# Instructions to follow
Whatever lies between the line that holds "none -> cyan brick D8:D9 level 1" and the final line of the records below, both included, should be repeated exactly; leave out the pictures and add nothing.

Object tracking records:

=======

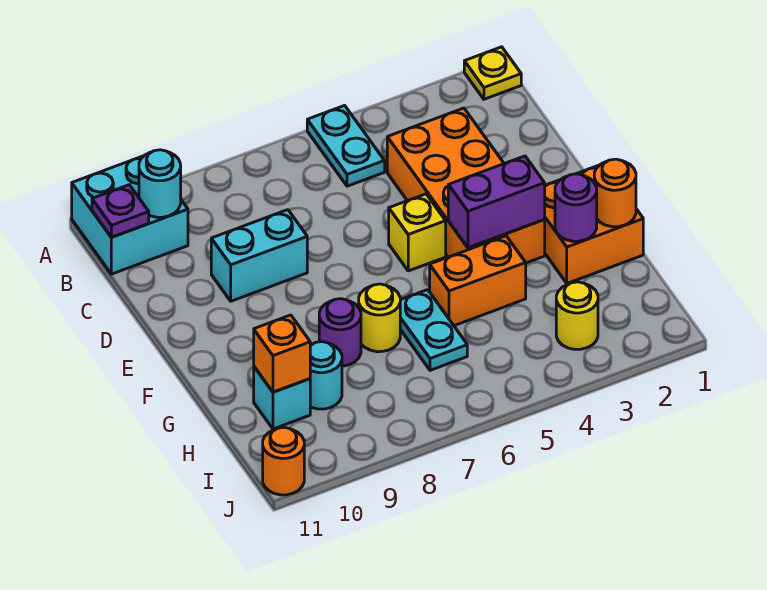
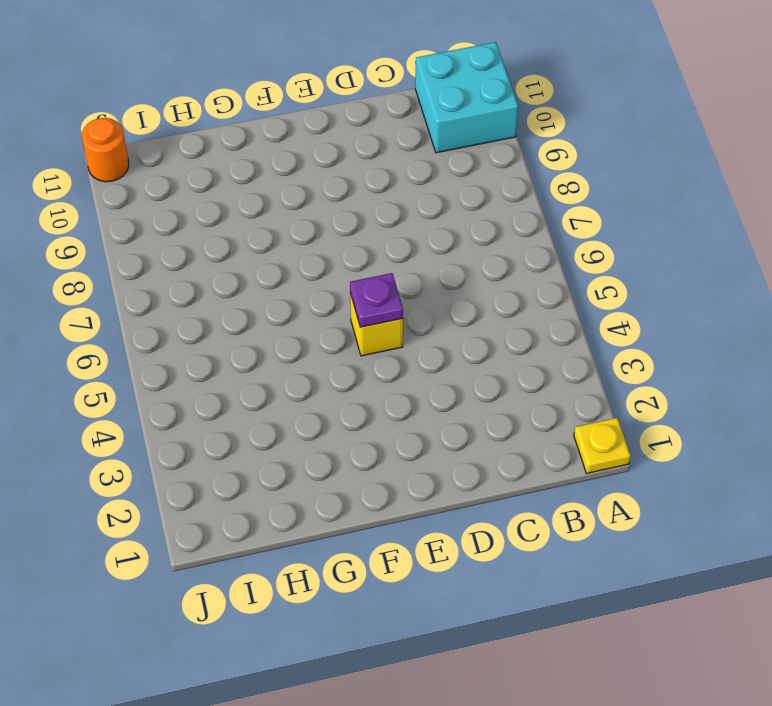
purple plate E5 level 2 -> purple plate B11 level 2
none -> cyan plate A5:B5 level 1
none -> orange brick C3:F4 level 1
none -> cyan brick D8:D9 level 1

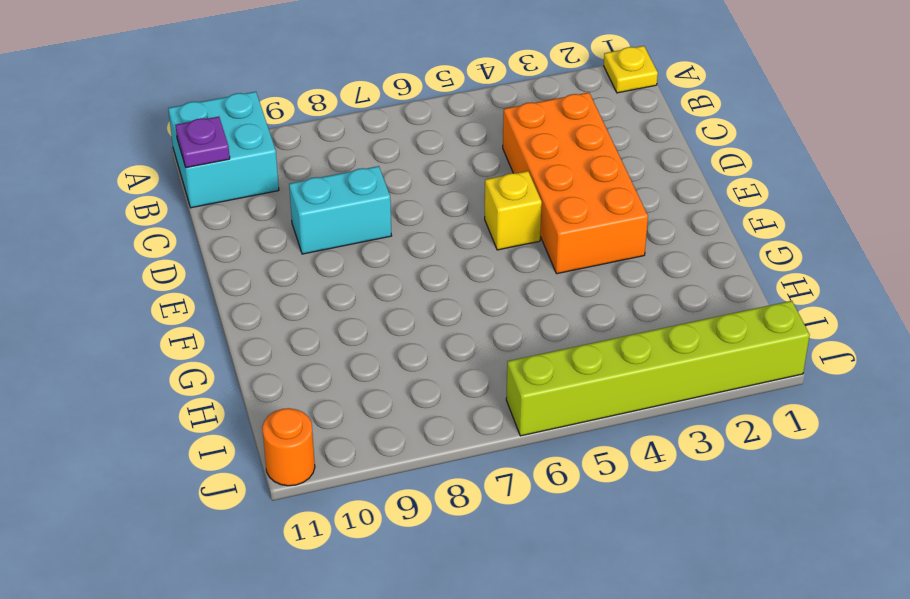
lime brick J1:J6 level 1 -> none
none -> cyan plate A5:B5 level 1
none -> orange brick F1:G2 level 1
none -> orange brick G4:G5 level 1

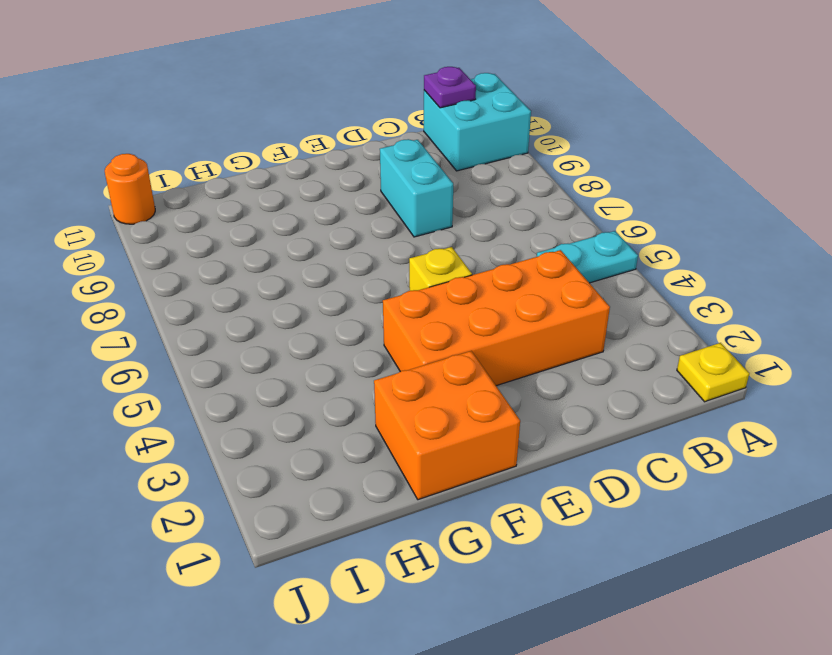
none -> orange brick G4:G5 level 1
none -> cyan plate G6:H6 level 1
none -> yellow round brick G7 level 1

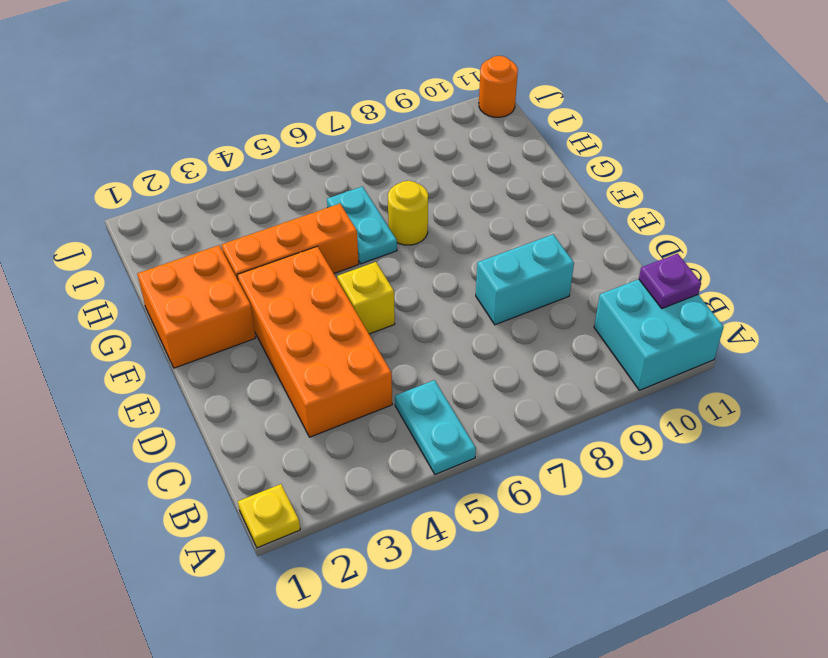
orange brick G3:G5 level 1 -> orange brick G4:G5 level 1
none -> purple round brick G8 level 1
none -> cyan round brick H9 level 1
none -> cyan brick H10 level 1

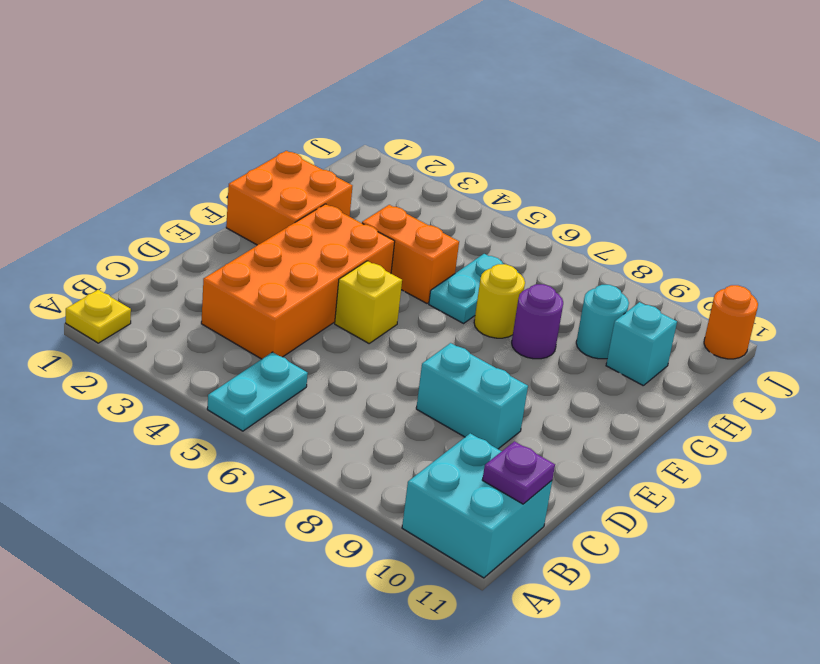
none -> yellow round brick I3 level 1
none -> cyan round brick B10 level 2
none -> purple brick F3:F4 level 2

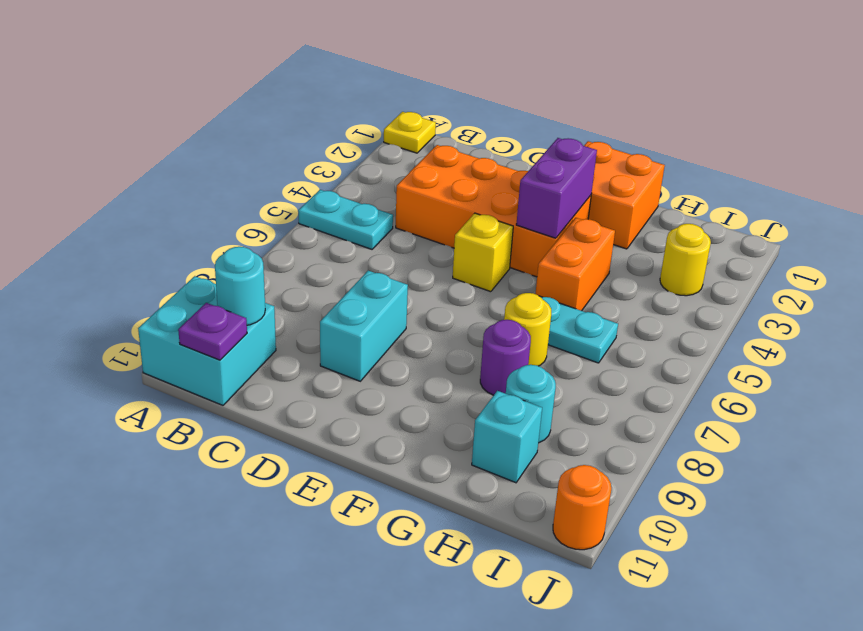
none -> orange round brick G1 level 2
none -> purple round brick G2 level 2
none -> orange brick H10 level 2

=======

# Response to the task
none -> cyan brick D8:D9 level 1

lime brick J1:J6 level 1 -> none
none -> cyan plate A5:B5 level 1
none -> orange brick F1:G2 level 1
none -> orange brick G4:G5 level 1

none -> orange brick G4:G5 level 1
none -> cyan plate G6:H6 level 1
none -> yellow round brick G7 level 1

orange brick G3:G5 level 1 -> orange brick G4:G5 level 1
none -> purple round brick G8 level 1
none -> cyan round brick H9 level 1
none -> cyan brick H10 level 1

none -> yellow round brick I3 level 1
none -> cyan round brick B10 level 2
none -> purple brick F3:F4 level 2

none -> orange round brick G1 level 2
none -> purple round brick G2 level 2
none -> orange brick H10 level 2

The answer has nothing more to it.